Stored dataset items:
------------------------------------------------

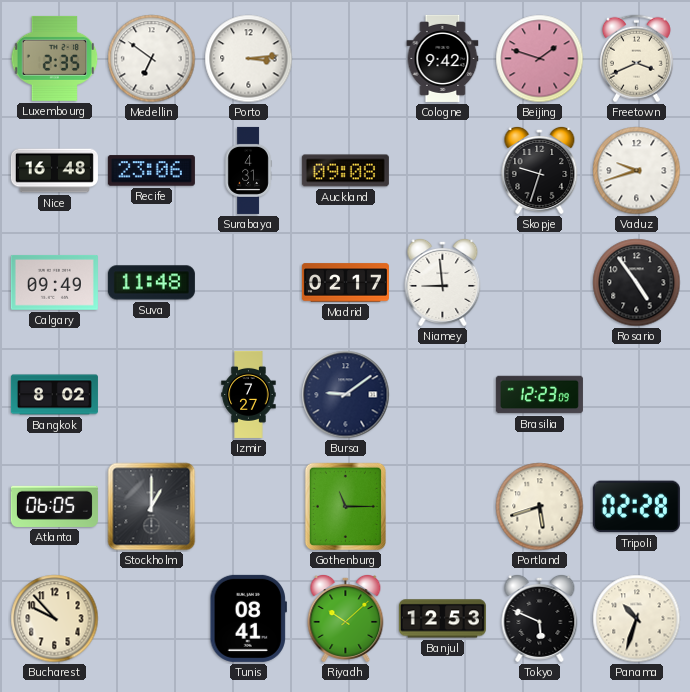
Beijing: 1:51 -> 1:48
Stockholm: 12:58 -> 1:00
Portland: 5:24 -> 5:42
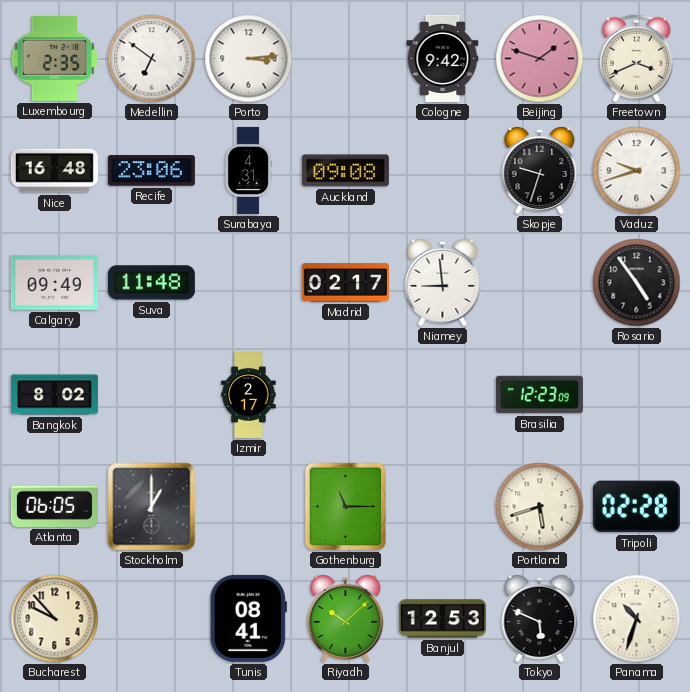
Izmir: 7:27 -> 2:17
Bursa: 9:09 -> none
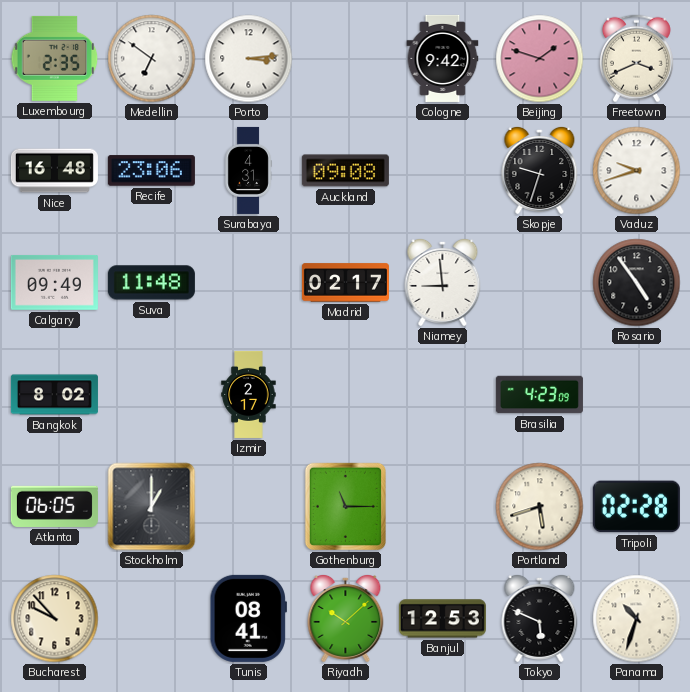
Brasilia: 12:23 -> 4:23
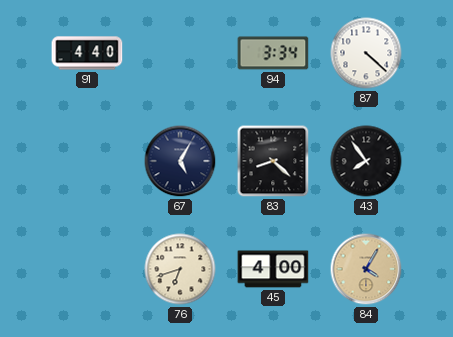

------------------------------------------------

> **THE EXERCISE**
Write out every line in the rows above word for word, omitting the pictures.

> **TASK RESULT**
Beijing: 1:51 -> 1:48
Stockholm: 12:58 -> 1:00
Portland: 5:24 -> 5:42
Izmir: 7:27 -> 2:17
Bursa: 9:09 -> none
Brasilia: 12:23 -> 4:23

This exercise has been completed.